## Task objective
Within these entries, which lines include the string "arrow"? Copy each one.

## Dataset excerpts

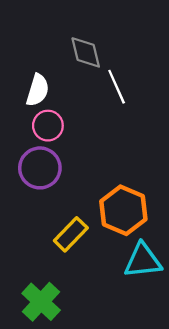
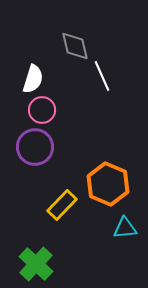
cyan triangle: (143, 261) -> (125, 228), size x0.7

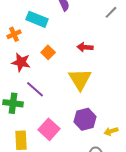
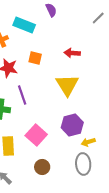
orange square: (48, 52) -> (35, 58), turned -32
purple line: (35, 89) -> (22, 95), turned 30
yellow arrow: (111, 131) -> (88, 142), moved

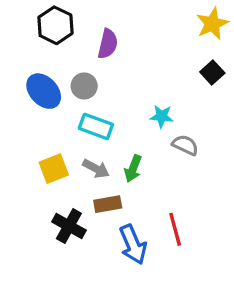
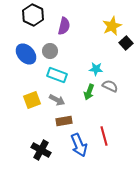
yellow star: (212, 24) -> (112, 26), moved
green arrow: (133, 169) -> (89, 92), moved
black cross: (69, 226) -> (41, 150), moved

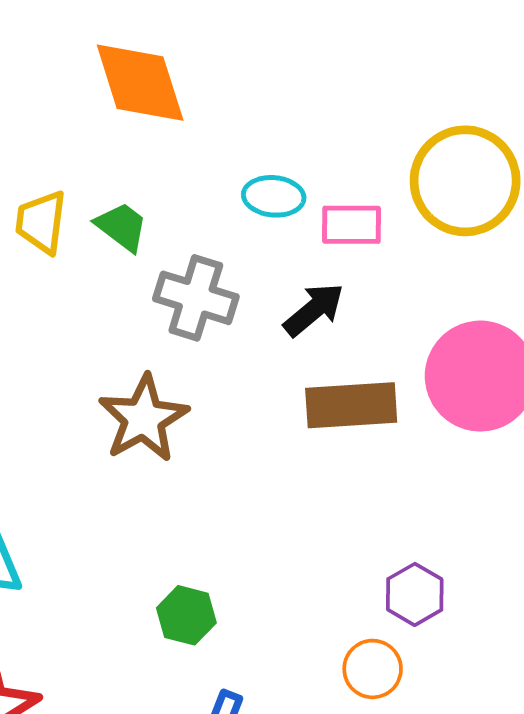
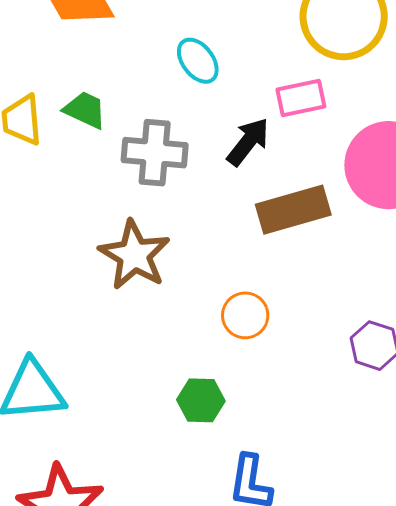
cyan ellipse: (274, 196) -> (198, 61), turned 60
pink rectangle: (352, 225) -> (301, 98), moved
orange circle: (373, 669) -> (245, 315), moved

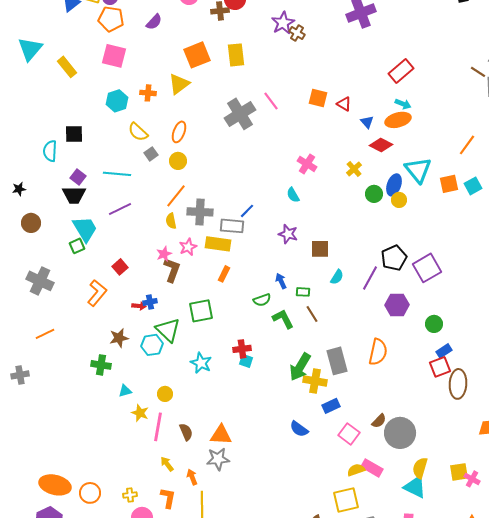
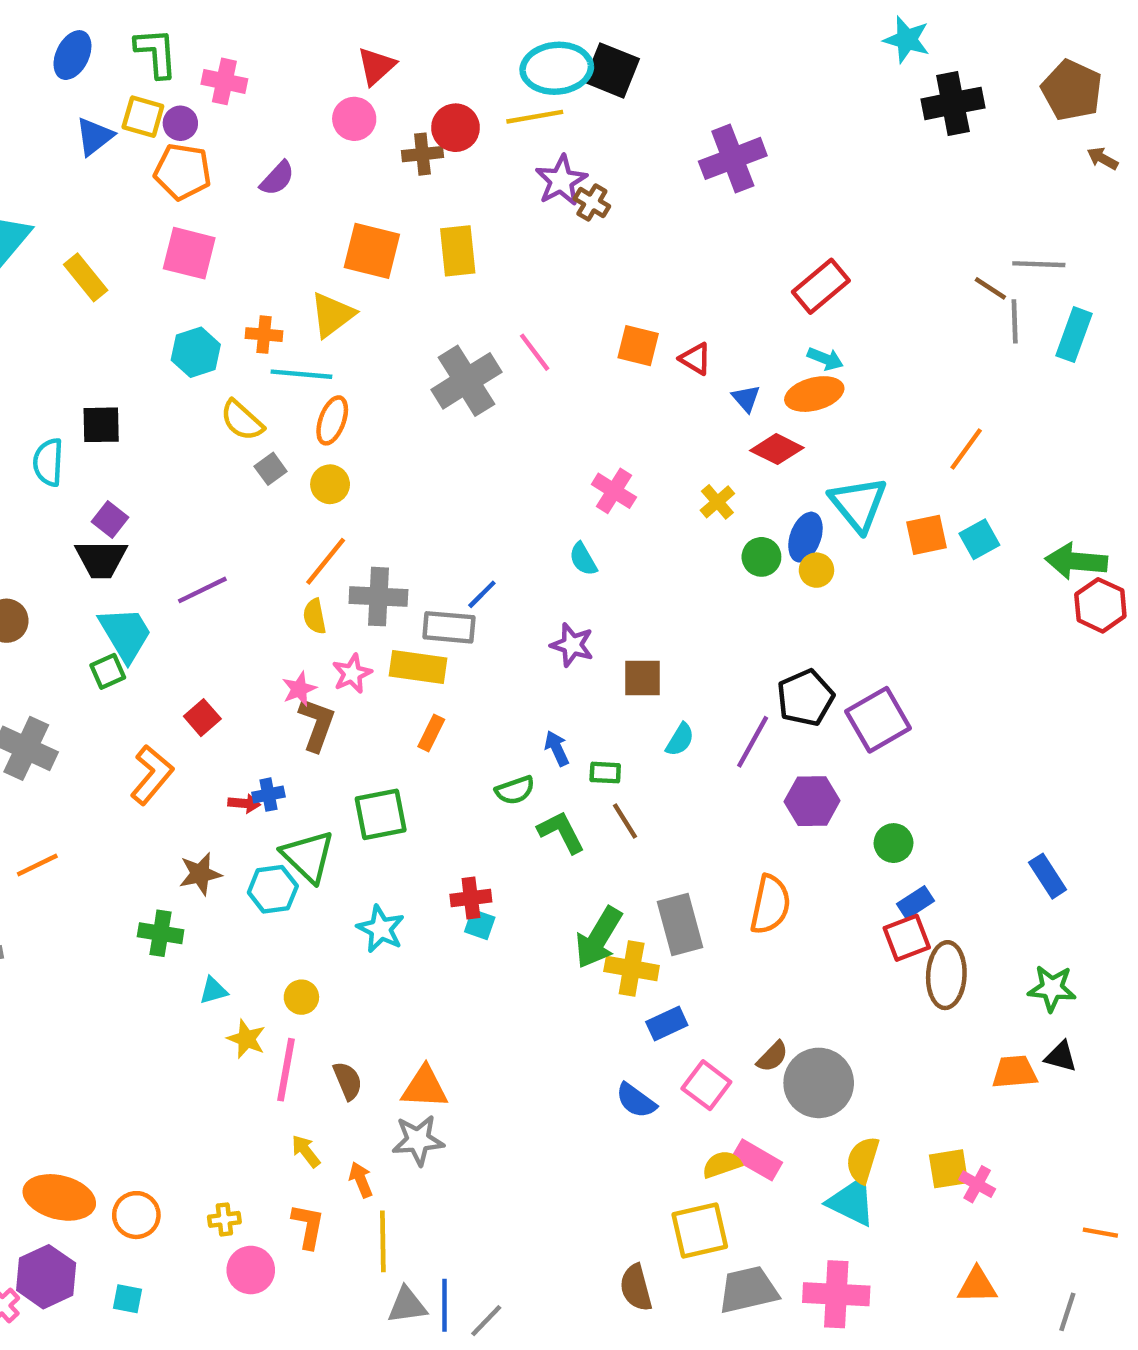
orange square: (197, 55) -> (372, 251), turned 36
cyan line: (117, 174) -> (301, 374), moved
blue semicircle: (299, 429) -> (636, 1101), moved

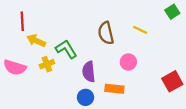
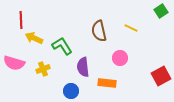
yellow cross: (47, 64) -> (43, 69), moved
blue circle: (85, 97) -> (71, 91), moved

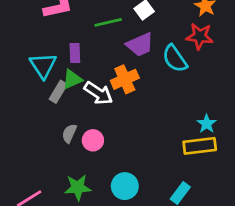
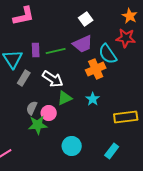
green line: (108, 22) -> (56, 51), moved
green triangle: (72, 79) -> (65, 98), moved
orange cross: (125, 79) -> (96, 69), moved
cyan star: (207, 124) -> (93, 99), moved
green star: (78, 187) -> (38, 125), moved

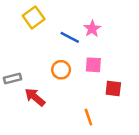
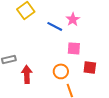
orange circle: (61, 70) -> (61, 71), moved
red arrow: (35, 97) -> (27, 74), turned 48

## Response
yellow arrow: (111, 131) -> (88, 142), moved
green arrow: (133, 169) -> (89, 92), moved
red arrow: (35, 97) -> (27, 74), turned 48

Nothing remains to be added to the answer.